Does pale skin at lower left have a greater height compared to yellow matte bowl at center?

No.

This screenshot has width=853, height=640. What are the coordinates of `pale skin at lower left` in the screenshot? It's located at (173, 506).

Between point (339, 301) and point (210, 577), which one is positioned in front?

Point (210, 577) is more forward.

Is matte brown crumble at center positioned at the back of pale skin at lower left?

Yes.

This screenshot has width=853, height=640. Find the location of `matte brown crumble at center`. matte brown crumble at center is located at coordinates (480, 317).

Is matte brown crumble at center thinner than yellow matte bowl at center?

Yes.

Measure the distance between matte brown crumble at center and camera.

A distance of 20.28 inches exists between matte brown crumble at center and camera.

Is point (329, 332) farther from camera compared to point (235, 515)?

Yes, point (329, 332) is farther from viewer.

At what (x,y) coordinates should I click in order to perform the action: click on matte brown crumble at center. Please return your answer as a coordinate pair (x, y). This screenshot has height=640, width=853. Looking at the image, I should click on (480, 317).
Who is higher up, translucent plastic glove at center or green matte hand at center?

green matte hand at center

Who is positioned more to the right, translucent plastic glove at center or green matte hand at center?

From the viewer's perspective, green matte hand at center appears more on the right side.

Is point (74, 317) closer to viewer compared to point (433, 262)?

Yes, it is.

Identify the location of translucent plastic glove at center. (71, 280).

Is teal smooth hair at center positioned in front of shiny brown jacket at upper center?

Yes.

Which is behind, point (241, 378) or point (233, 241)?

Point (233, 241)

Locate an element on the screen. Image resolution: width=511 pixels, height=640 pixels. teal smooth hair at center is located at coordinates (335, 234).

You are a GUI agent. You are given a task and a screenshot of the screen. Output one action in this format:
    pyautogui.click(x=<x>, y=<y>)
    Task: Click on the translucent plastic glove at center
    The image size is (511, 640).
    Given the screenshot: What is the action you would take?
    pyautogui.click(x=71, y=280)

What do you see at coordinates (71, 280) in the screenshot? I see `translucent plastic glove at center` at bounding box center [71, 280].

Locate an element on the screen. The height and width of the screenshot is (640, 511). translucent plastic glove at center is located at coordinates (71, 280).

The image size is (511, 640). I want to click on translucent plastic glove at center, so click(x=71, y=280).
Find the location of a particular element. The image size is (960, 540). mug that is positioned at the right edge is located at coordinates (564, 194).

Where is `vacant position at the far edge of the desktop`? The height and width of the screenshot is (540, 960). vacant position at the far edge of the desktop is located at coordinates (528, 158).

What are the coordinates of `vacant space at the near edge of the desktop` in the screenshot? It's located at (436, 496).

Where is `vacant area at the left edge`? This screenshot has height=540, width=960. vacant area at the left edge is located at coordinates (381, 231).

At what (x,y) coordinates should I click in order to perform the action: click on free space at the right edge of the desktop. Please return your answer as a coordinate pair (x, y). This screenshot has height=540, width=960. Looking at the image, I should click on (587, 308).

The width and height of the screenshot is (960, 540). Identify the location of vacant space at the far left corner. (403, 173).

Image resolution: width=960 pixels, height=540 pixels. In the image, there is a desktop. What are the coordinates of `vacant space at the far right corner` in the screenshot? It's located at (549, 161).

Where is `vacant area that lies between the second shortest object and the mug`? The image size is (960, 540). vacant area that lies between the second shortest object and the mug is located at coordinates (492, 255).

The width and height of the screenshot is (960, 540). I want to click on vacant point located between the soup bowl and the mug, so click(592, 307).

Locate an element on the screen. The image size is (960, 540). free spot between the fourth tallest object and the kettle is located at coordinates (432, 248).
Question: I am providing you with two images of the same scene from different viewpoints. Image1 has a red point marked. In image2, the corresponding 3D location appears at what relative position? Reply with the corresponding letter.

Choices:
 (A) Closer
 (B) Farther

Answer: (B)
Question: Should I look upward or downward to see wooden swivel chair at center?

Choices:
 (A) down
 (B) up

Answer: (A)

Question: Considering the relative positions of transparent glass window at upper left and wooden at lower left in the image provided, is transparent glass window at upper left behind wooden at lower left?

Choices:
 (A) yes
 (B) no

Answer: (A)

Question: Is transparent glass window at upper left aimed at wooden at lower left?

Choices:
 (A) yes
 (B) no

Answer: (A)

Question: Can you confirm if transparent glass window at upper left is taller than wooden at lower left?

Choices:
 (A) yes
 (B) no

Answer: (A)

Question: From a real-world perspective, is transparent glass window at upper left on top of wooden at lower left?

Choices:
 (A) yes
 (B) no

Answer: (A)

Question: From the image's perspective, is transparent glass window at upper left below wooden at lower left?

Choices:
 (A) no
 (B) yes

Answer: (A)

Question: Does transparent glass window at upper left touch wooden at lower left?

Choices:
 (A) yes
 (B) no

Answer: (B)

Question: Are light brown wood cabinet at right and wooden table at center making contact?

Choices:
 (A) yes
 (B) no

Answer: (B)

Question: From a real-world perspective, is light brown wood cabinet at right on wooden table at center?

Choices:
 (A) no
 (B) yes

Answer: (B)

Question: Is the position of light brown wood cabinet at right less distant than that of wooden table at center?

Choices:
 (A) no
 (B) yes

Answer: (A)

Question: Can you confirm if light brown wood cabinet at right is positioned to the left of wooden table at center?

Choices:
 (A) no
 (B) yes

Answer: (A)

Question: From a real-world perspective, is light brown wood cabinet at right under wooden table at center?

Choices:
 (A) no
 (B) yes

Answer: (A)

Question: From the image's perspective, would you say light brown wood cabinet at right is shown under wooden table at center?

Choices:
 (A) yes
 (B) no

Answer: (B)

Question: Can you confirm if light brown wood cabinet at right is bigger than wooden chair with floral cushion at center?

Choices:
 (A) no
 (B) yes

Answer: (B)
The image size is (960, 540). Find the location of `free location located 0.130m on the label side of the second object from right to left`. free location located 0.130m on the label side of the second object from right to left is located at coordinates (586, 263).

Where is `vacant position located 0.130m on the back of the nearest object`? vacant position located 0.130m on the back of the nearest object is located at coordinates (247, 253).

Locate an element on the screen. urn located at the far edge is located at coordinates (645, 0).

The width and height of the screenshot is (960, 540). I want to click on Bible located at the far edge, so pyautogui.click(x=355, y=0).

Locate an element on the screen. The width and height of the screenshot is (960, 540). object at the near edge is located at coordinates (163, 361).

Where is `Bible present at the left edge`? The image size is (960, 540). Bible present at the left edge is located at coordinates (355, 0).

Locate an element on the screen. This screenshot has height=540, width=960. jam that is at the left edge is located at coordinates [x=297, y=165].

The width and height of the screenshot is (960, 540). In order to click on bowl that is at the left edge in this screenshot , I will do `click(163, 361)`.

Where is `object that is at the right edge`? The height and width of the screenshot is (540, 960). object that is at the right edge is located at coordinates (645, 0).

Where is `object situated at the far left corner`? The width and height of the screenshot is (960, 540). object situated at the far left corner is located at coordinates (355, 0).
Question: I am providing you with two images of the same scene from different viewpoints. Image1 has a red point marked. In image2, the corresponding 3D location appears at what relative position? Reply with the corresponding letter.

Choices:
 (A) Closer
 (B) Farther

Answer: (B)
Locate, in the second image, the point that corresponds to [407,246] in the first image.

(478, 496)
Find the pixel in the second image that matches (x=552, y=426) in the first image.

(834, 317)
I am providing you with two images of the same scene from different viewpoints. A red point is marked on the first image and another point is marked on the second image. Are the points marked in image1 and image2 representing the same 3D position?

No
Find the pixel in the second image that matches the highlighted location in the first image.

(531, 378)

**WORK INSTRUCTIONS**
Report each line of the rows above that contains the word "Bible".

**RESPONSE FOR THIS EXERCISE**
The width and height of the screenshot is (960, 540). I want to click on Bible located at the far edge, so pyautogui.click(x=355, y=0).
Where is `Bible present at the left edge`? The image size is (960, 540). Bible present at the left edge is located at coordinates (355, 0).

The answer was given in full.